▸ REQUIRED ACTION
Lines below that hold the word "blue" must be copied in full.

*** EXERCISE DATA ***

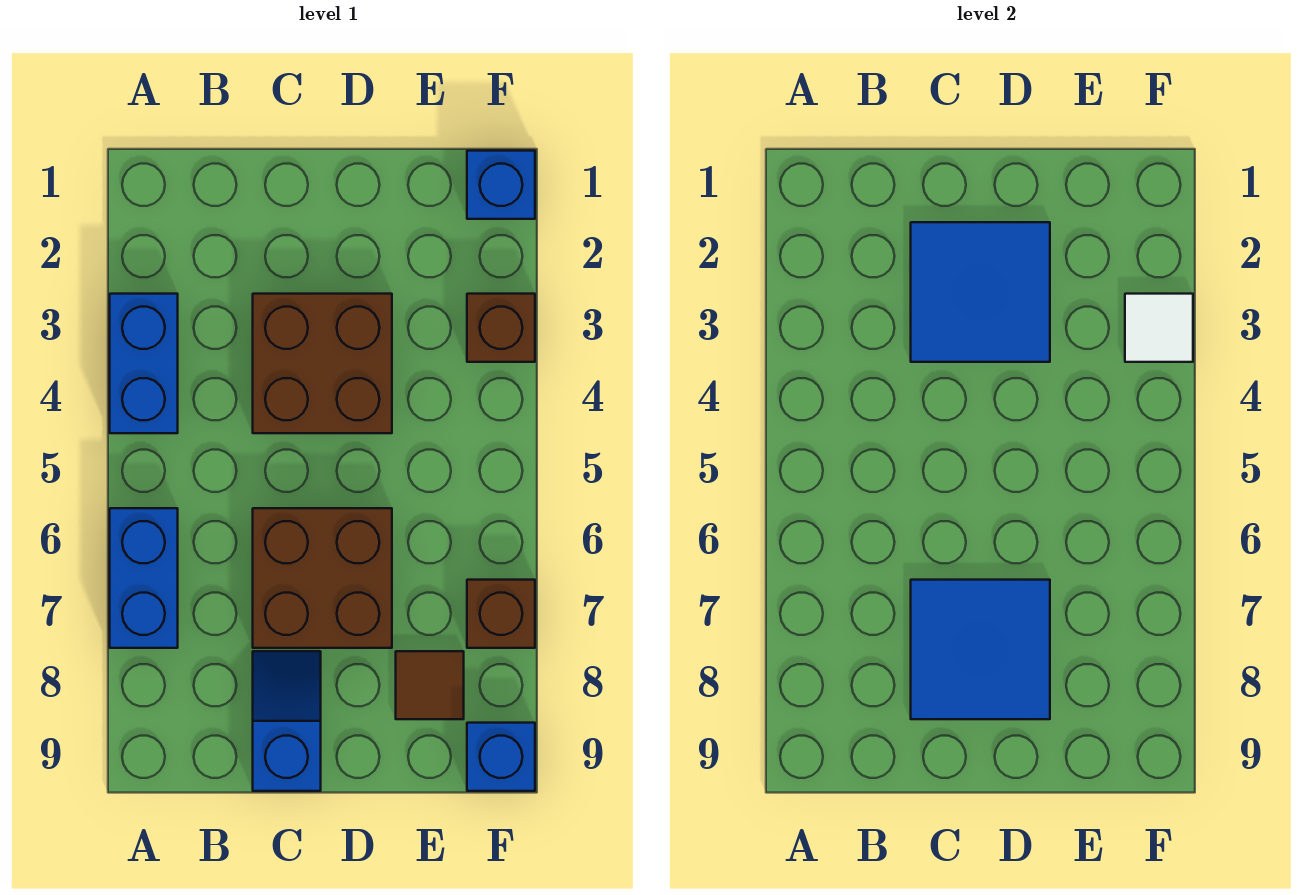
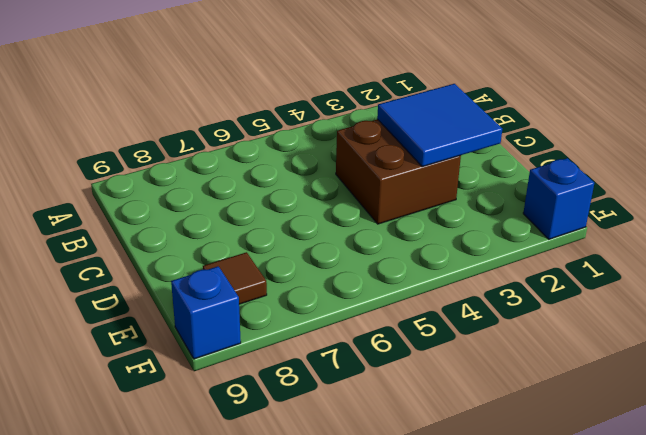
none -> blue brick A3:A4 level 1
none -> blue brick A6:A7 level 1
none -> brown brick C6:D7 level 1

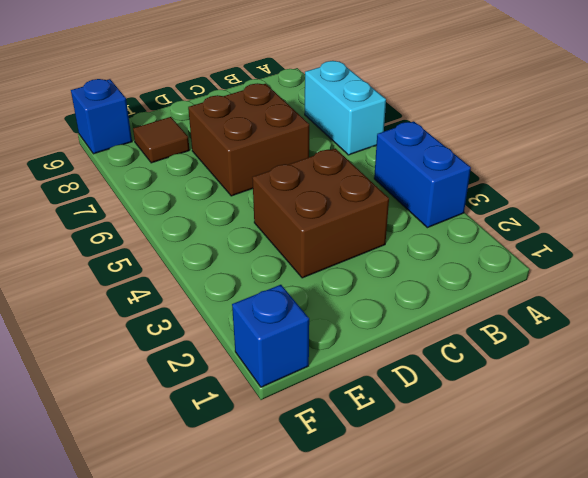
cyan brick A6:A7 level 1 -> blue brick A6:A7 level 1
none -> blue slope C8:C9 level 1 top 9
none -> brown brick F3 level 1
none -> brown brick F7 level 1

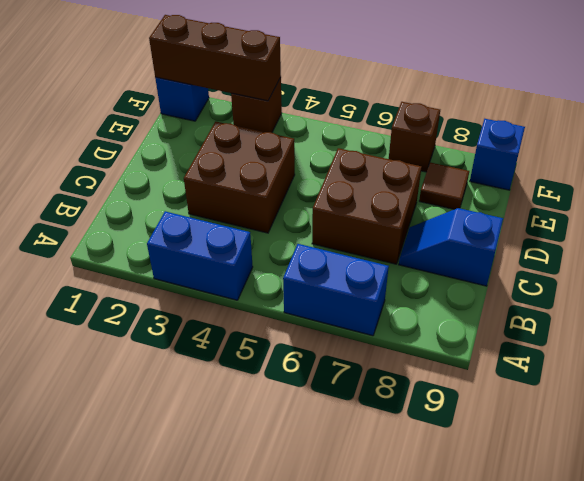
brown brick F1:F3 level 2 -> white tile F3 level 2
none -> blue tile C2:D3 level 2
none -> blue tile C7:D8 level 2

*** End of EXERCISE DATA ***

▸ REPLY TO THE TASK
none -> blue brick A3:A4 level 1
none -> blue brick A6:A7 level 1
cyan brick A6:A7 level 1 -> blue brick A6:A7 level 1
none -> blue slope C8:C9 level 1 top 9
none -> blue tile C2:D3 level 2
none -> blue tile C7:D8 level 2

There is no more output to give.